Coordinate-based change listings:
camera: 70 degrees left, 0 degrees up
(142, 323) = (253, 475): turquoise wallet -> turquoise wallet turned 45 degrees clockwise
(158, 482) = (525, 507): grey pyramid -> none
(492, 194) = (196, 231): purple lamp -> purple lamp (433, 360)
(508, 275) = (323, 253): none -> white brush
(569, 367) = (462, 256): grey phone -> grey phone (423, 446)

---

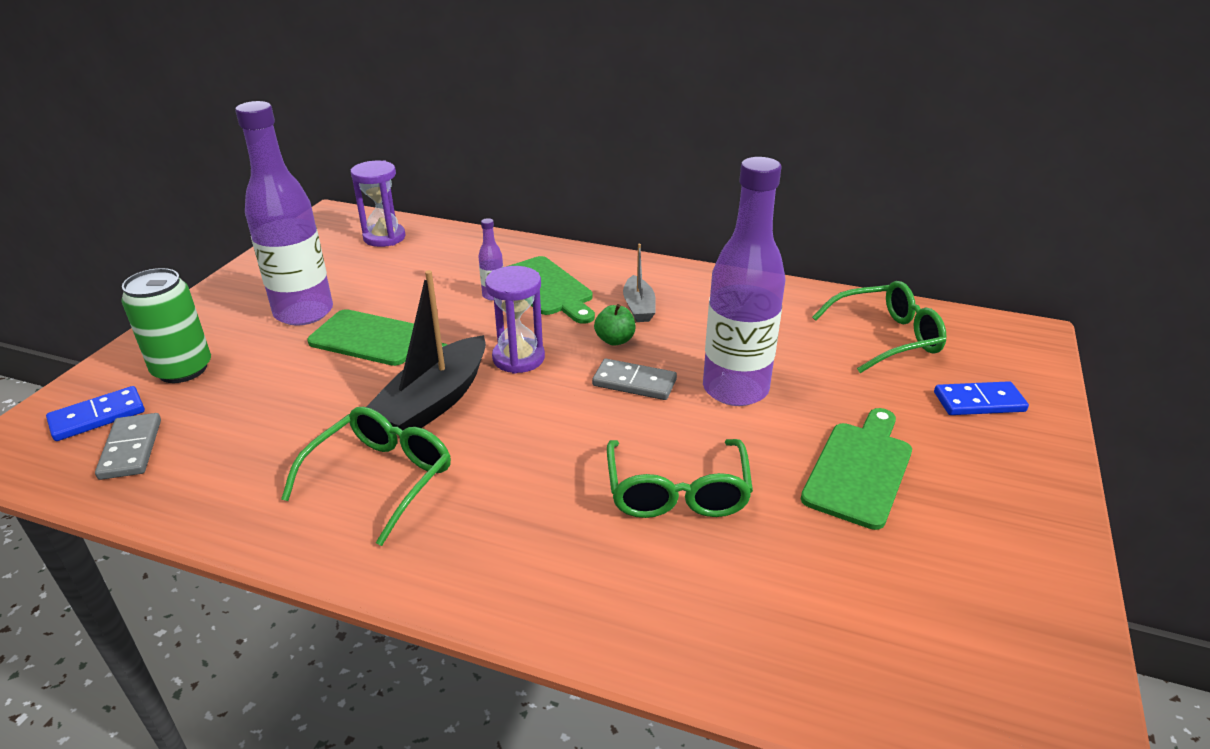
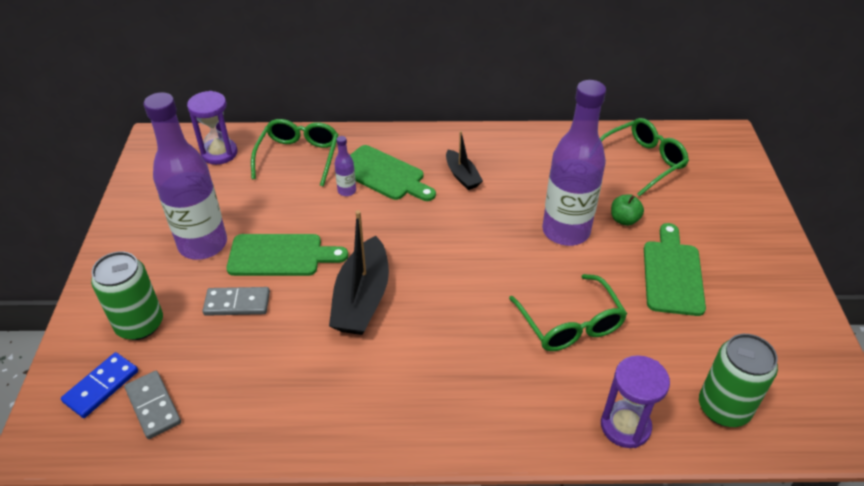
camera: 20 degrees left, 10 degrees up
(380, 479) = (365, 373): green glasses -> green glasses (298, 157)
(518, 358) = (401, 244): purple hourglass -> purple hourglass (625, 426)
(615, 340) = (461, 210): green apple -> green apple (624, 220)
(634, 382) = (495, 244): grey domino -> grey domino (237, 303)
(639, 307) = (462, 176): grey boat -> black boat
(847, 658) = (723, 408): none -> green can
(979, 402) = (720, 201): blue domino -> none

* * *

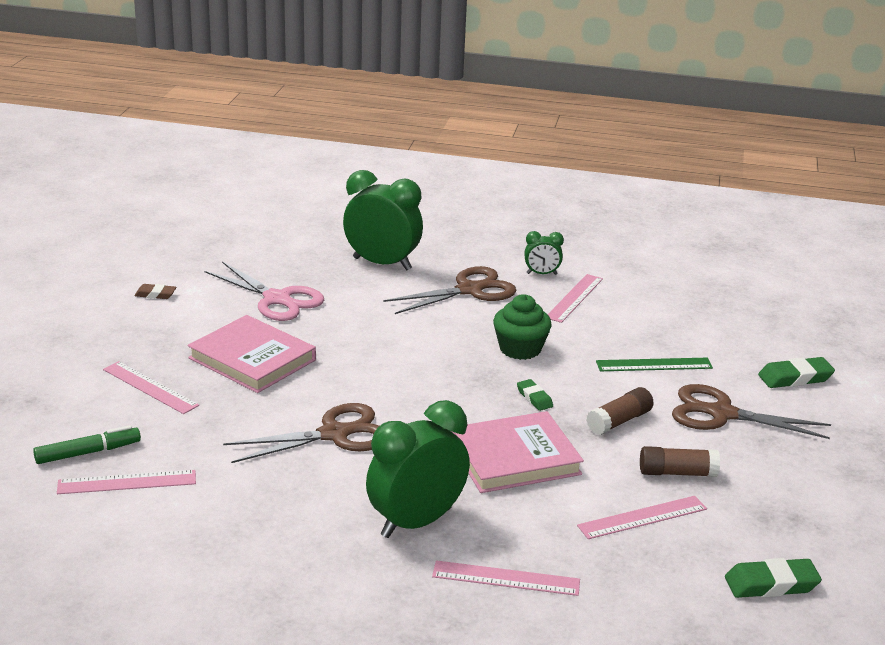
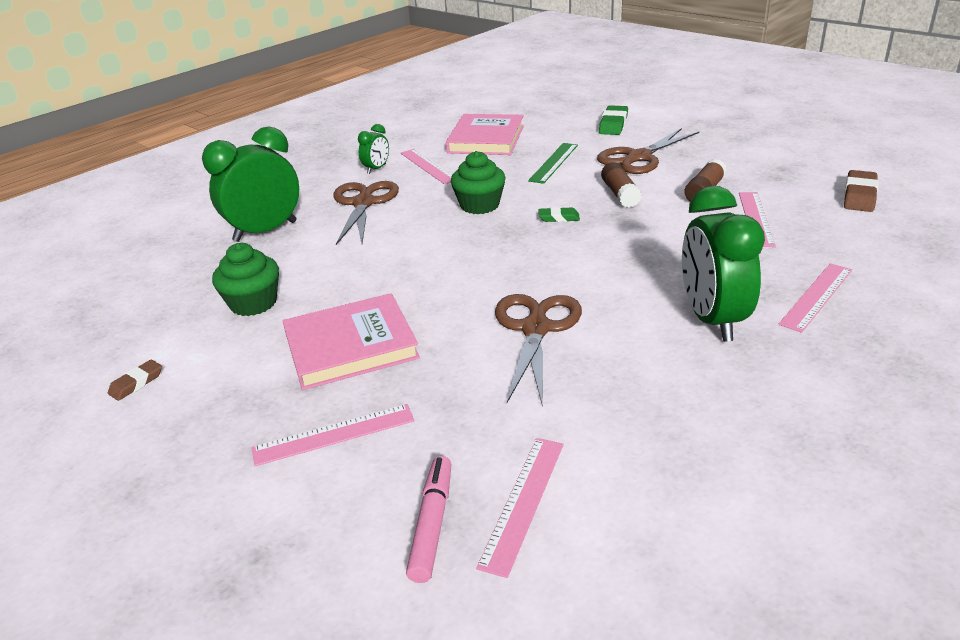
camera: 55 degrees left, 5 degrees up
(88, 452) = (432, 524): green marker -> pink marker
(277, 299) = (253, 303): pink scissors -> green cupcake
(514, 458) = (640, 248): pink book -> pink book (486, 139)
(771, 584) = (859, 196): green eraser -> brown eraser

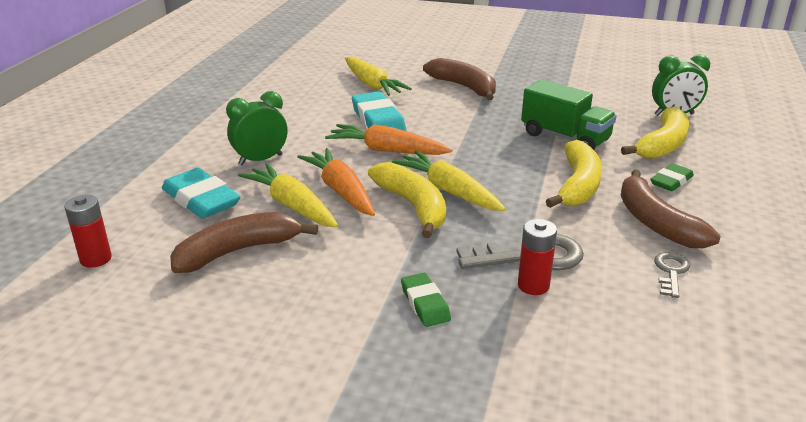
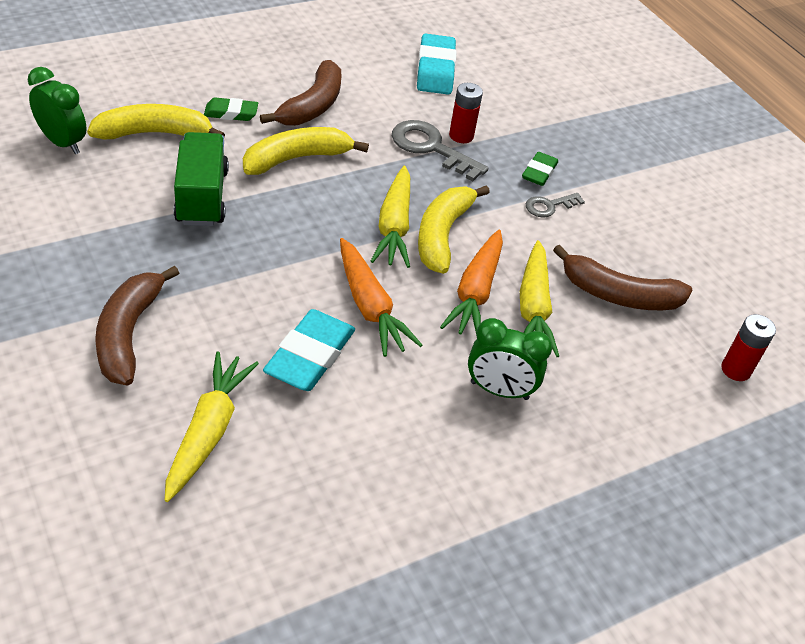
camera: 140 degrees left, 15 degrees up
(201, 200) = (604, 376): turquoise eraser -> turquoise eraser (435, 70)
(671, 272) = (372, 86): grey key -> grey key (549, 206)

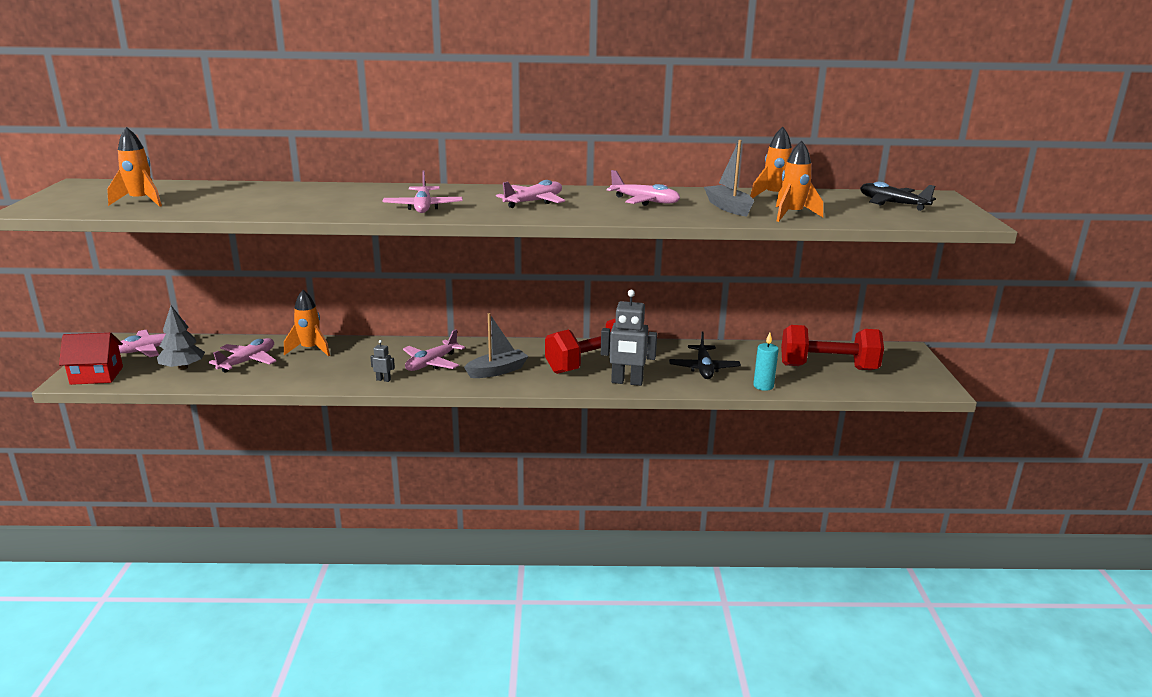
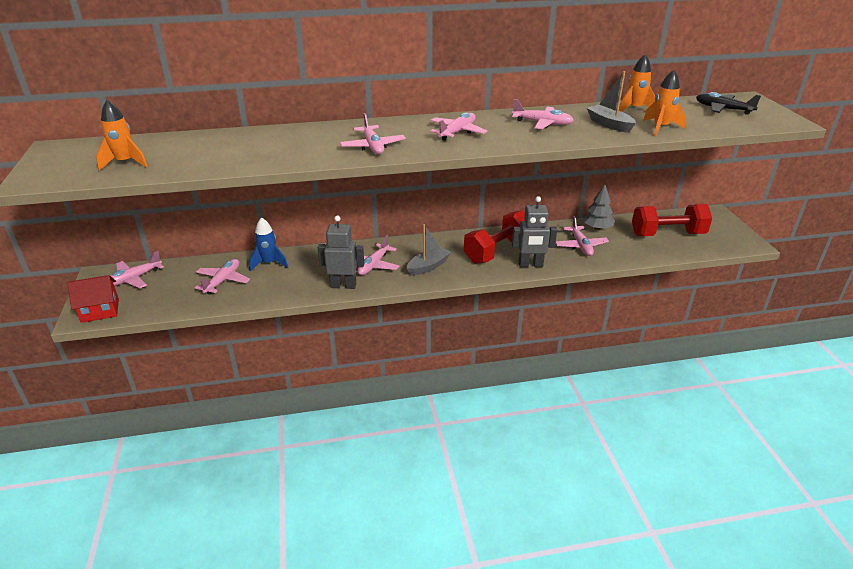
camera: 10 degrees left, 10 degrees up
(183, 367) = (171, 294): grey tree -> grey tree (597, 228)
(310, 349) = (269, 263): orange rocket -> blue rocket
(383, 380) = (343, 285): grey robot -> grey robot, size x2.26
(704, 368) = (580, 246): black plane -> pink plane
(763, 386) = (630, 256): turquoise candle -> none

What the task requires =>
Show all lines from the data that contain "black".

Completed exercise =>
(639, 307) = (462, 176): grey boat -> black boat
(704, 368) = (580, 246): black plane -> pink plane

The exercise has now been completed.